Exercise requirements: Only one stretch of the data below is wanted: the lines starting at the one with "black trapezoid: (431, 554)" and ending at the one with "green trapezoid: (208, 1163)", both included, given again exactly.

The records:
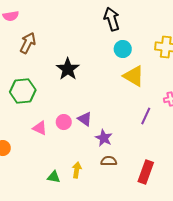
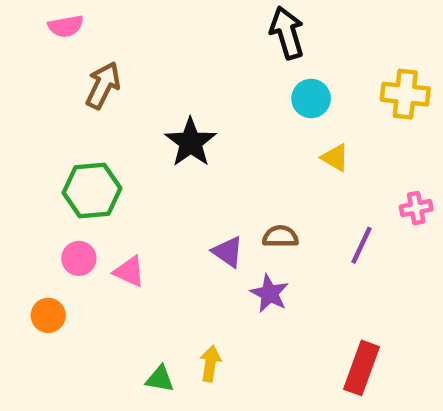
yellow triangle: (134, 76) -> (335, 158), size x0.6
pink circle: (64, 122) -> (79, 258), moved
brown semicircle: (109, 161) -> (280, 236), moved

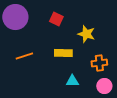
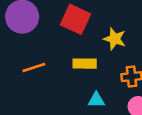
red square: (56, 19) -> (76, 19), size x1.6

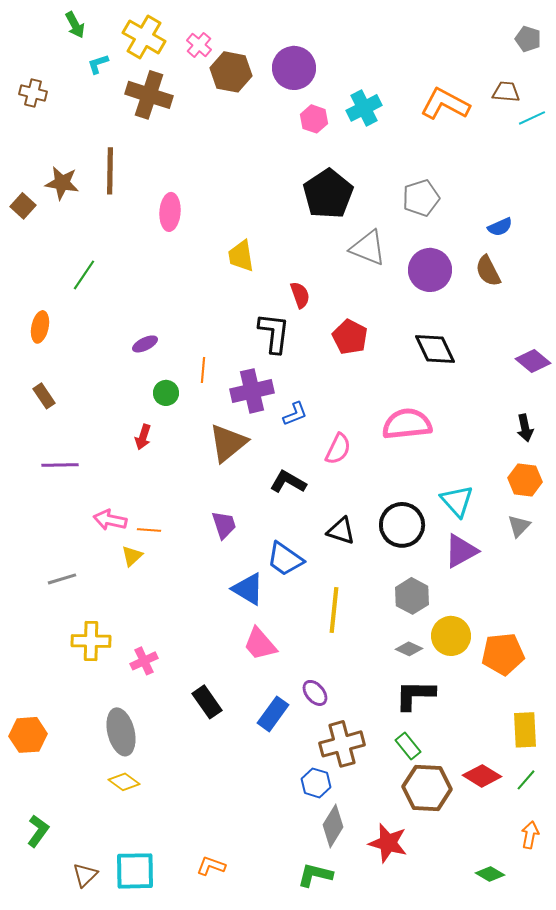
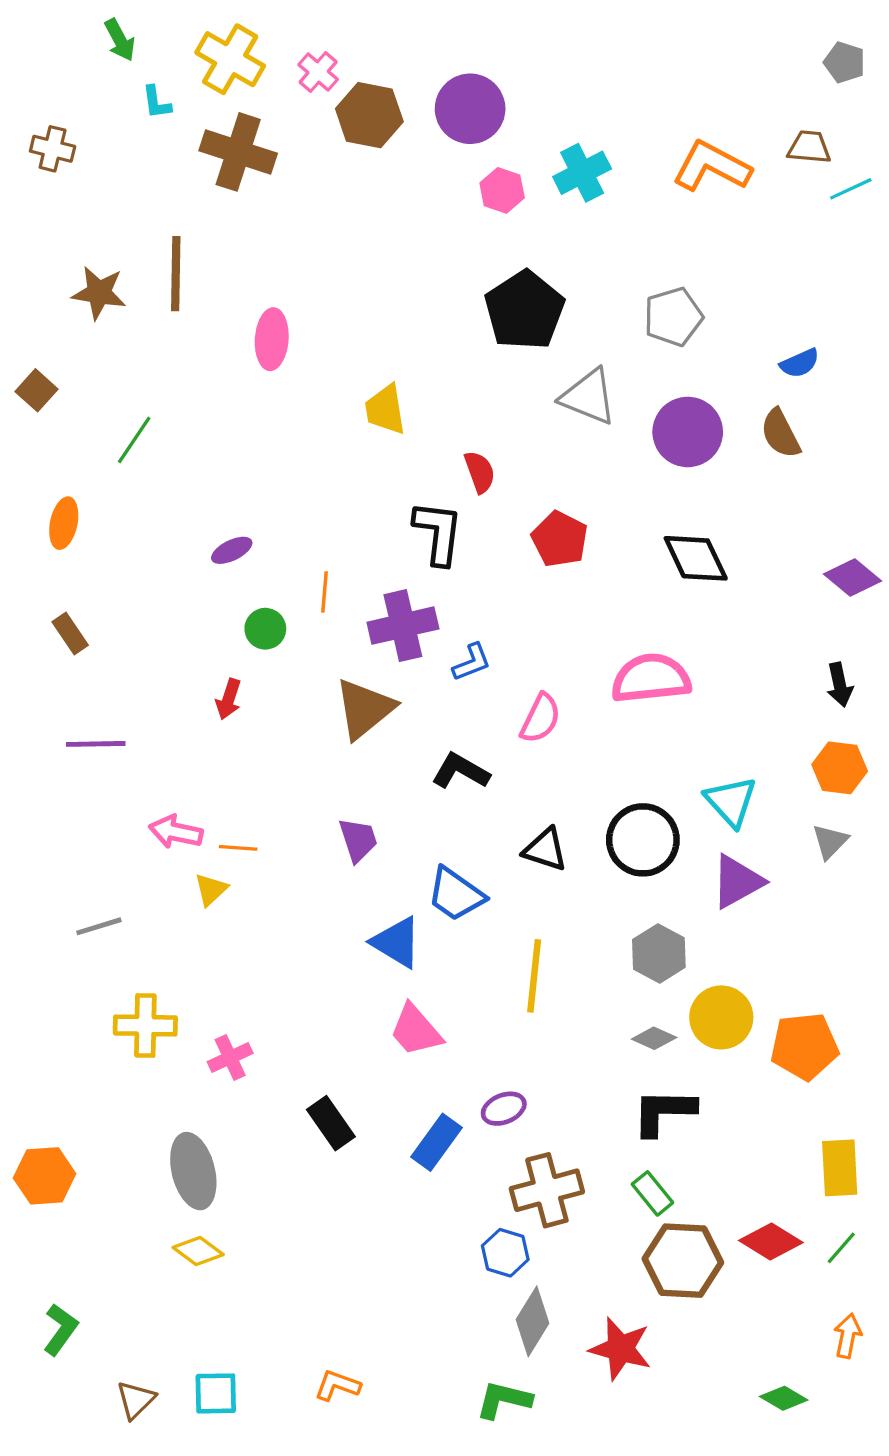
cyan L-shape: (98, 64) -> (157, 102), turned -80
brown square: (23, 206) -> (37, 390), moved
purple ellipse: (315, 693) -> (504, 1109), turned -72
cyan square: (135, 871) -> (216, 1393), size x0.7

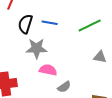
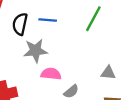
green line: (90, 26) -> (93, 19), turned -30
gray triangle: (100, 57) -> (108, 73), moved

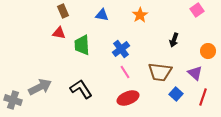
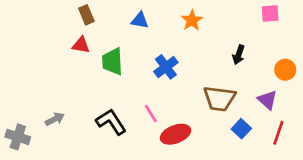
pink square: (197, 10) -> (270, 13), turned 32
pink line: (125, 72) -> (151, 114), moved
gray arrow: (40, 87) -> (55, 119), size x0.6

...

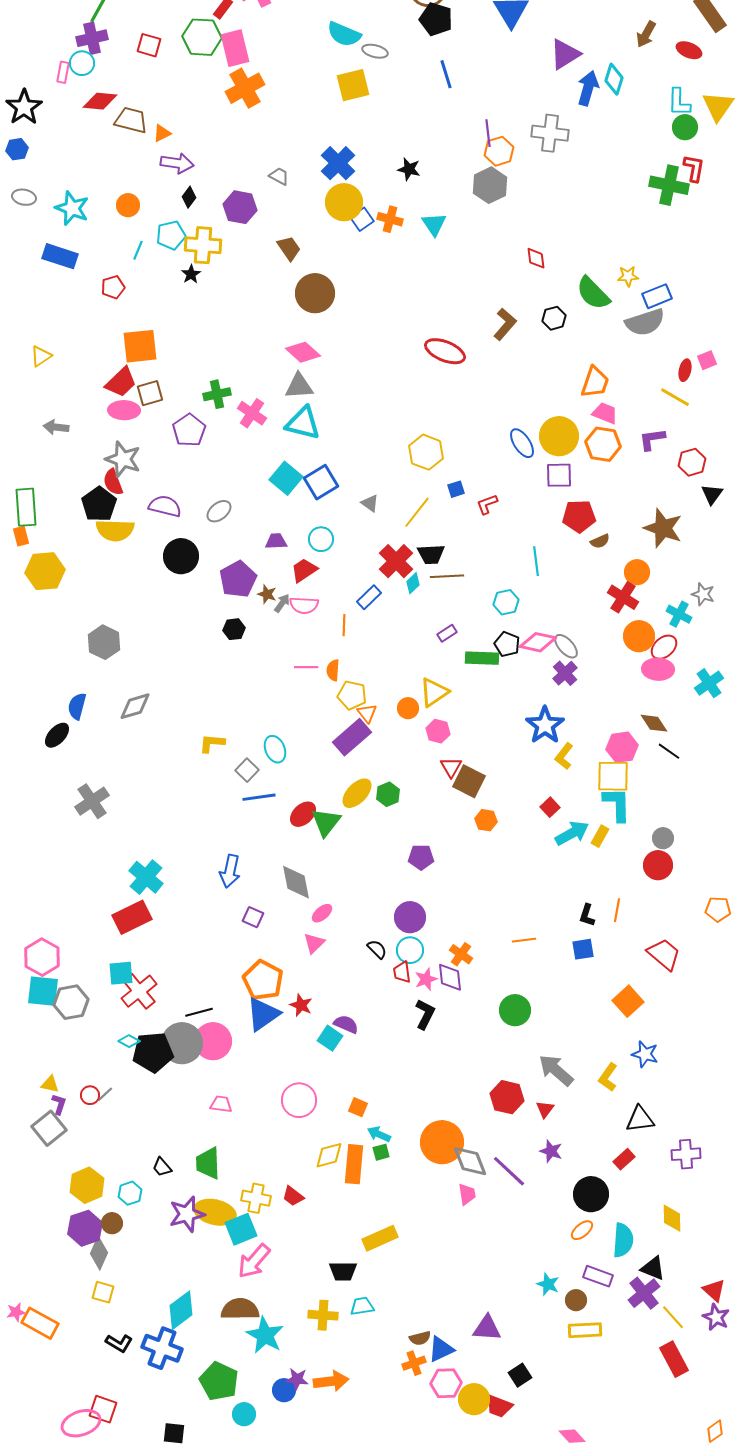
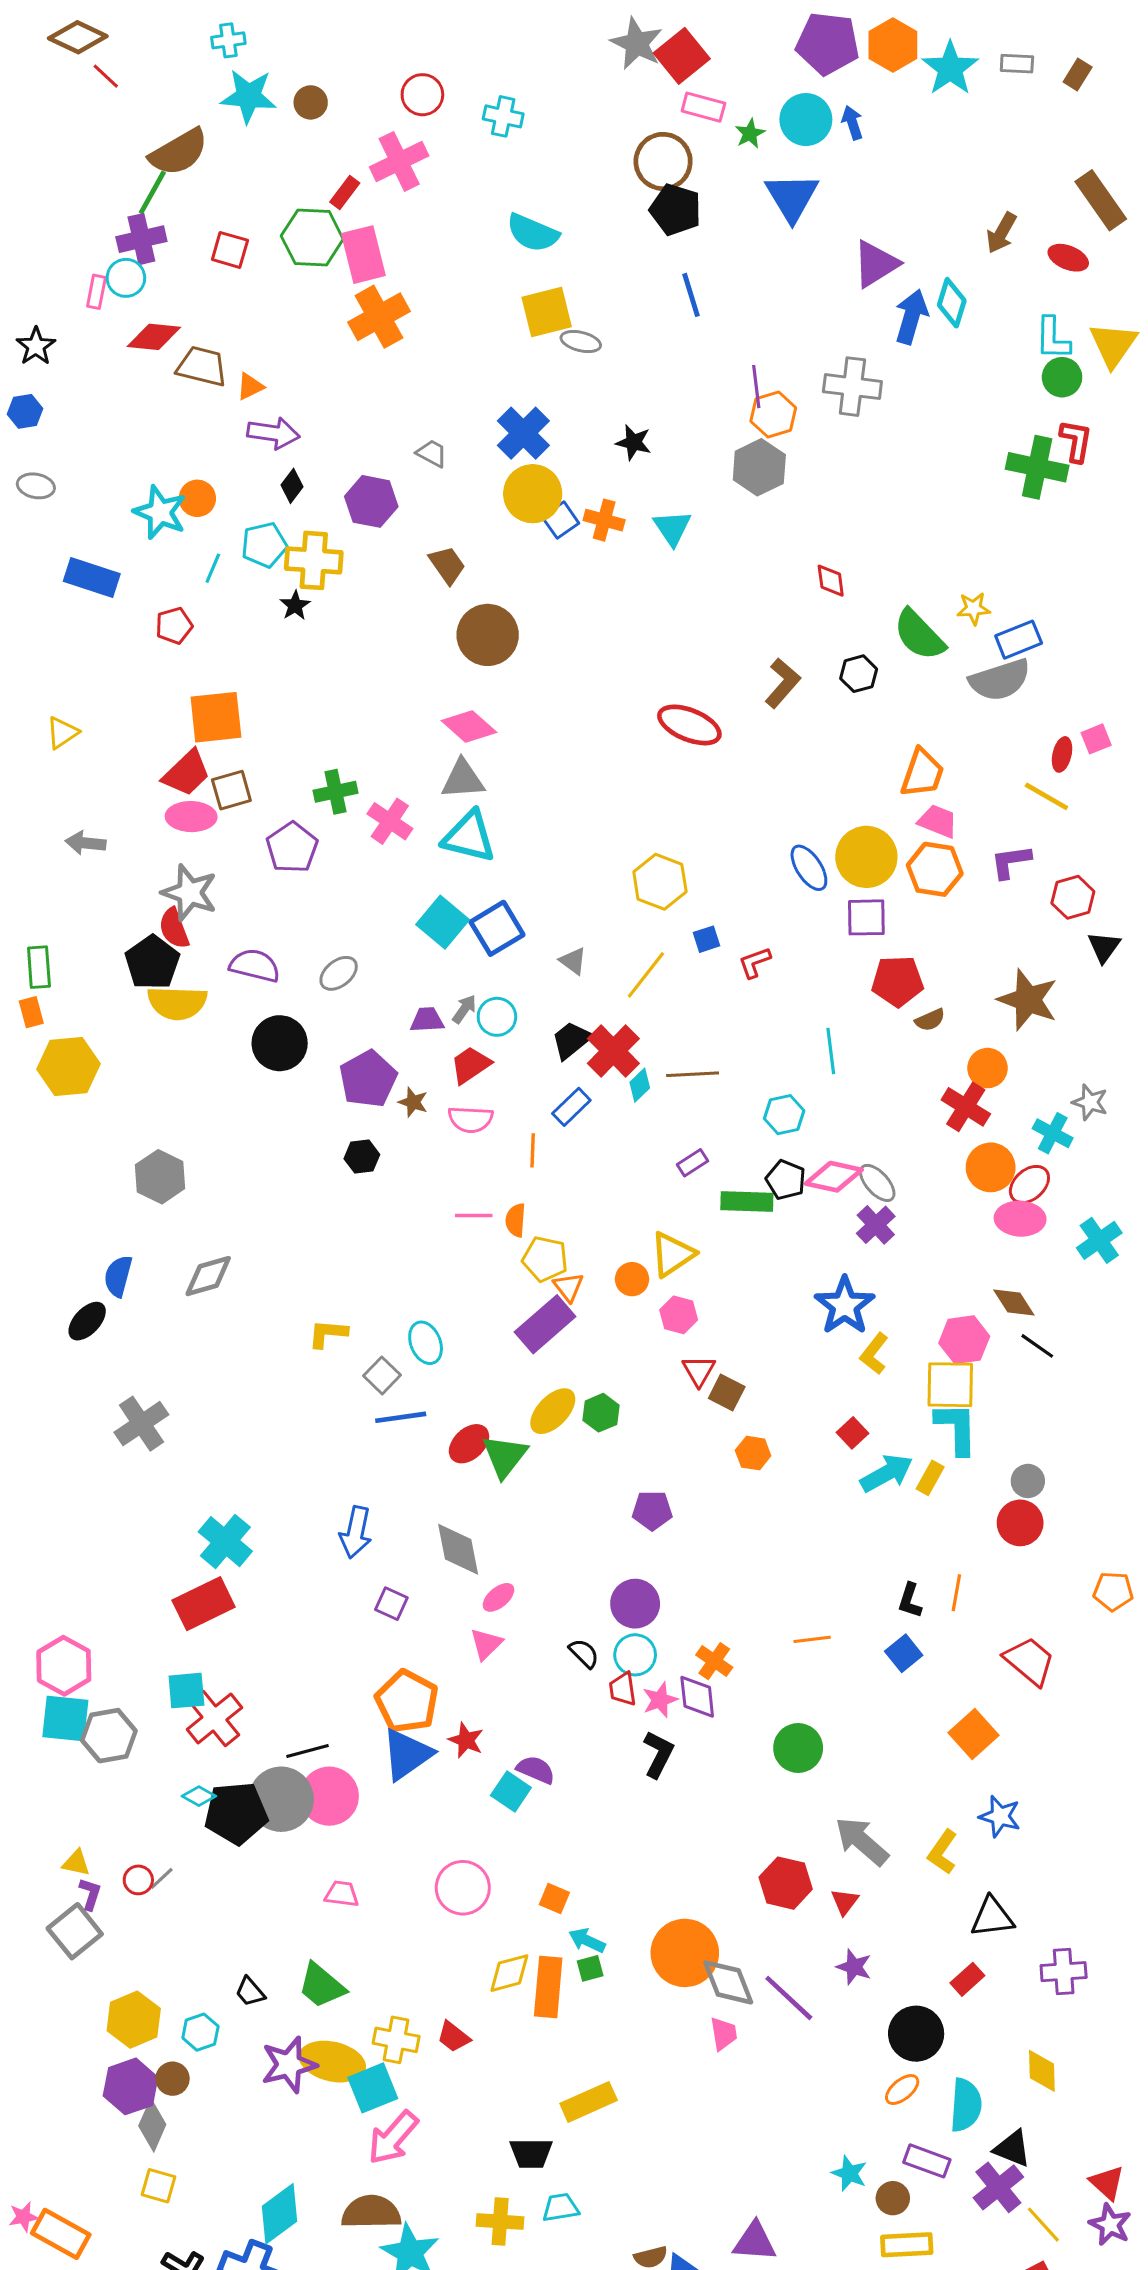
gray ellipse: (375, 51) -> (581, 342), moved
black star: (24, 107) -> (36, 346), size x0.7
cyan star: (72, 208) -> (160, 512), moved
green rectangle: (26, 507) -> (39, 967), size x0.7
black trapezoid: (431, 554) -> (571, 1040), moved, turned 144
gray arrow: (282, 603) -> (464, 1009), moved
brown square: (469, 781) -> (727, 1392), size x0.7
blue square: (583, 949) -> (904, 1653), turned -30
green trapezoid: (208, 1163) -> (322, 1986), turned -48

Answer:
black trapezoid: (431, 554) -> (571, 1040), moved, turned 144
gray arrow: (282, 603) -> (464, 1009), moved
brown square: (469, 781) -> (727, 1392), size x0.7
blue square: (583, 949) -> (904, 1653), turned -30
green trapezoid: (208, 1163) -> (322, 1986), turned -48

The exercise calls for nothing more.